▶ **Problem description**
Please output the data below exactly as given, starting at its first line and stopping after the line that contains "building: none -> [416,262,448,287]".

▶ **Data extracts**
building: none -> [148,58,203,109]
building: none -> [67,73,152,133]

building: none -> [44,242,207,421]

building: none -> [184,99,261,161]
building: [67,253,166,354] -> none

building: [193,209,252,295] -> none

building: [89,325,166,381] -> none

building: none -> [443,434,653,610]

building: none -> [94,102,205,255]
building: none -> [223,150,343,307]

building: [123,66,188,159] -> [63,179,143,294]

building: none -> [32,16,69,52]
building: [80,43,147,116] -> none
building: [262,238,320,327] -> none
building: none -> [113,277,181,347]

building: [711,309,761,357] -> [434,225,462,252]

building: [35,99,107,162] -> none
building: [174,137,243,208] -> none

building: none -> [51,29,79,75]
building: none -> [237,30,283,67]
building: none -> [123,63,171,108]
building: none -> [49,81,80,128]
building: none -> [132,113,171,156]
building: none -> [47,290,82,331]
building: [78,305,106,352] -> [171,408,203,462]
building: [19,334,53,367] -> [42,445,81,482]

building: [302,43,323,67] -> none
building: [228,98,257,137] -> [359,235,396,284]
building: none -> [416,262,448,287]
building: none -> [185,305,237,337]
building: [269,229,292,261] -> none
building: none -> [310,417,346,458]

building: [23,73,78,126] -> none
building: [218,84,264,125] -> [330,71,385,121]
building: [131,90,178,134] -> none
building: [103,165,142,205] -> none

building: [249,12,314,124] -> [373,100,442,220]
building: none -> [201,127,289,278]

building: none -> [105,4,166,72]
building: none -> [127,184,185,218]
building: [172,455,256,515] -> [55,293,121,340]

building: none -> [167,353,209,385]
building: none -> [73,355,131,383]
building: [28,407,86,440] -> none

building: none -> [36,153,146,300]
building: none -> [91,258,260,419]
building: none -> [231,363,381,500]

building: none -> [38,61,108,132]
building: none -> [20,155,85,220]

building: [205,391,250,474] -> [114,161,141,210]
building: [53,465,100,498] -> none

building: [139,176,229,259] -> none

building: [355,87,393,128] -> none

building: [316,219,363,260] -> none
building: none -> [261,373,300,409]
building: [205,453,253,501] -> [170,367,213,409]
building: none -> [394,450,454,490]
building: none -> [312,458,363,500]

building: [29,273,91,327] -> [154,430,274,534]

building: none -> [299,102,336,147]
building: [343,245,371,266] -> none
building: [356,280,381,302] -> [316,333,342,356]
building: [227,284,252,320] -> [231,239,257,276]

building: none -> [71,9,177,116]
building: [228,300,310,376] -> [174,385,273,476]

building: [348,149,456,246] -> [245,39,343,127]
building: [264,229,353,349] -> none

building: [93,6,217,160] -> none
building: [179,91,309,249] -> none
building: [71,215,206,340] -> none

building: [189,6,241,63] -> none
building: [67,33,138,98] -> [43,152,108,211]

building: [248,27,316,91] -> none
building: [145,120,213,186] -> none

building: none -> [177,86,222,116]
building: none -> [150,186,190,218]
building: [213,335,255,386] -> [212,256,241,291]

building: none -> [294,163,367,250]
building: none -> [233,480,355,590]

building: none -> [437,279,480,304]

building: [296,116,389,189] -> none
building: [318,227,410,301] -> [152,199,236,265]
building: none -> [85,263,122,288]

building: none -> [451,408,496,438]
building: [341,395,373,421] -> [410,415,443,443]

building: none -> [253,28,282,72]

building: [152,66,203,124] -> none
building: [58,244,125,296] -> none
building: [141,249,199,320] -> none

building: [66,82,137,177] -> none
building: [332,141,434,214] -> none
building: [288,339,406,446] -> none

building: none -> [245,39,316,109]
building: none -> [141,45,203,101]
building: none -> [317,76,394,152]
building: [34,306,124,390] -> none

▶ **Response**
building: none -> [148,58,203,109]
building: none -> [67,73,152,133]

building: none -> [44,242,207,421]

building: none -> [184,99,261,161]
building: [67,253,166,354] -> none

building: [193,209,252,295] -> none

building: [89,325,166,381] -> none

building: none -> [443,434,653,610]

building: none -> [94,102,205,255]
building: none -> [223,150,343,307]

building: [123,66,188,159] -> [63,179,143,294]

building: none -> [32,16,69,52]
building: [80,43,147,116] -> none
building: [262,238,320,327] -> none
building: none -> [113,277,181,347]

building: [711,309,761,357] -> [434,225,462,252]

building: [35,99,107,162] -> none
building: [174,137,243,208] -> none

building: none -> [51,29,79,75]
building: none -> [237,30,283,67]
building: none -> [123,63,171,108]
building: none -> [49,81,80,128]
building: none -> [132,113,171,156]
building: none -> [47,290,82,331]
building: [78,305,106,352] -> [171,408,203,462]
building: [19,334,53,367] -> [42,445,81,482]

building: [302,43,323,67] -> none
building: [228,98,257,137] -> [359,235,396,284]
building: none -> [416,262,448,287]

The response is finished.